---- TASK INPUTS

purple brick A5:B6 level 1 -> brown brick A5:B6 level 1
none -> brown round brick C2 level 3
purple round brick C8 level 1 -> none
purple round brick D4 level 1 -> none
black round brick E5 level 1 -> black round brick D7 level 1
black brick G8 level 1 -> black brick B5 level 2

--------

> [WHAT IS BEING ASKED]:
After reading the records above, transcribe them verbatim.

> [PROBLEM SOLUTION]:
purple brick A5:B6 level 1 -> brown brick A5:B6 level 1
none -> brown round brick C2 level 3
purple round brick C8 level 1 -> none
purple round brick D4 level 1 -> none
black round brick E5 level 1 -> black round brick D7 level 1
black brick G8 level 1 -> black brick B5 level 2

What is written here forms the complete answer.